Keep every line of the data below that has the string "calculator" and present those lines.

Before-and-after scene images:
# # #
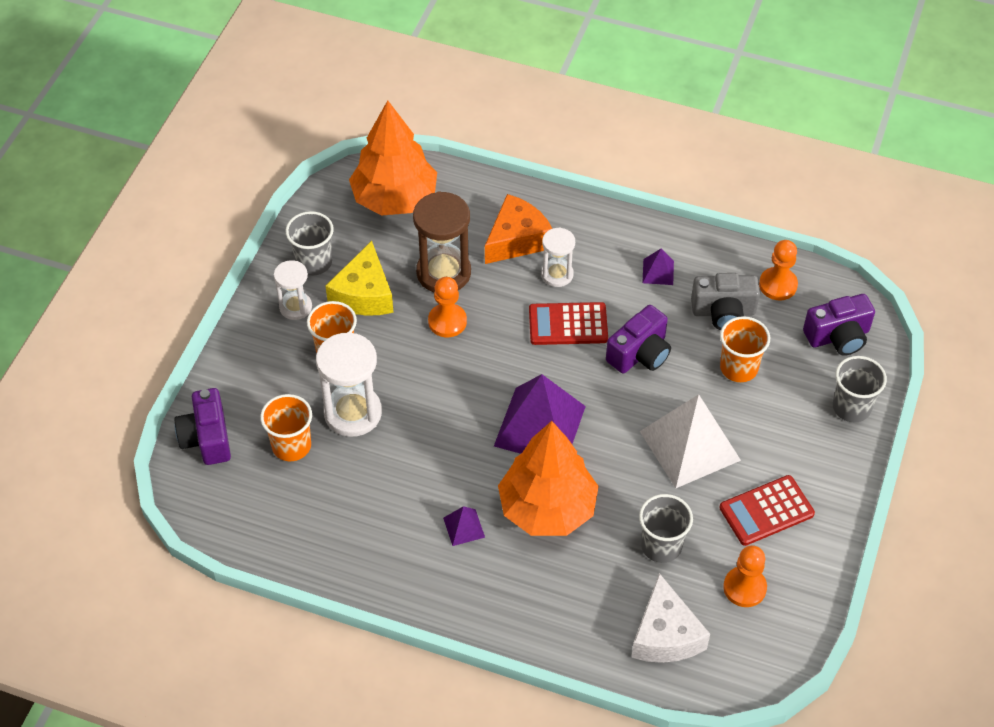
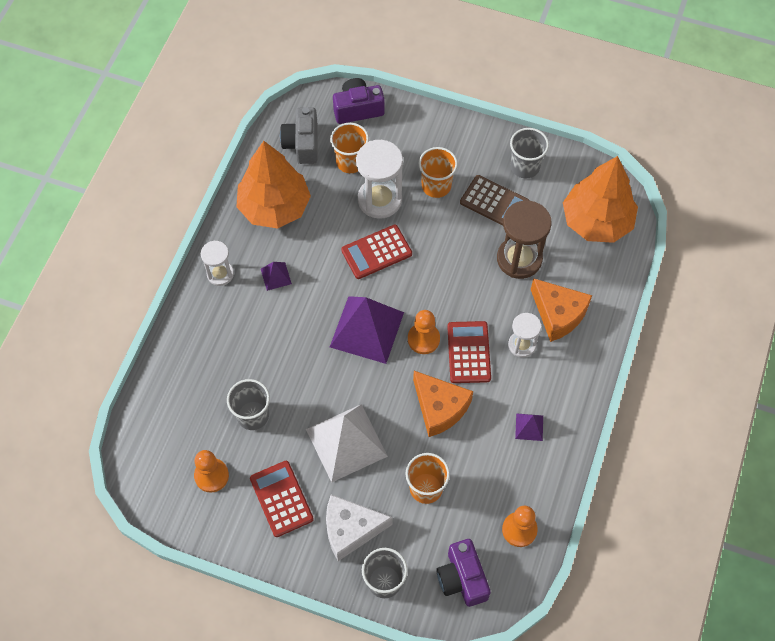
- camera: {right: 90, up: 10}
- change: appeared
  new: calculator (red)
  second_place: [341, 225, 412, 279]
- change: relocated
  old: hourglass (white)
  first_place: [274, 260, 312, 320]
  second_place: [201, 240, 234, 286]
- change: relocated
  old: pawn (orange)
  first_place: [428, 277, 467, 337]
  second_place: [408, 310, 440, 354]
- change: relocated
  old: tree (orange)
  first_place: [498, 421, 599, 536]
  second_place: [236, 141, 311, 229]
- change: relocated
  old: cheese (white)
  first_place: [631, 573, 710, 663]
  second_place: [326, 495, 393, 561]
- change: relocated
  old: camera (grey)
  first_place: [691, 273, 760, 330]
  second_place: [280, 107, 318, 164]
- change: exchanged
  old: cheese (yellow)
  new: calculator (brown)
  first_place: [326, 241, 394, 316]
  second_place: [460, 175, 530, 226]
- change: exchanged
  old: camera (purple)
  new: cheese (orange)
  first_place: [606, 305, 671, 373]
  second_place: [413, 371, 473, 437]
# # #
Expected output ::
  new: calculator (red)
  new: calculator (brown)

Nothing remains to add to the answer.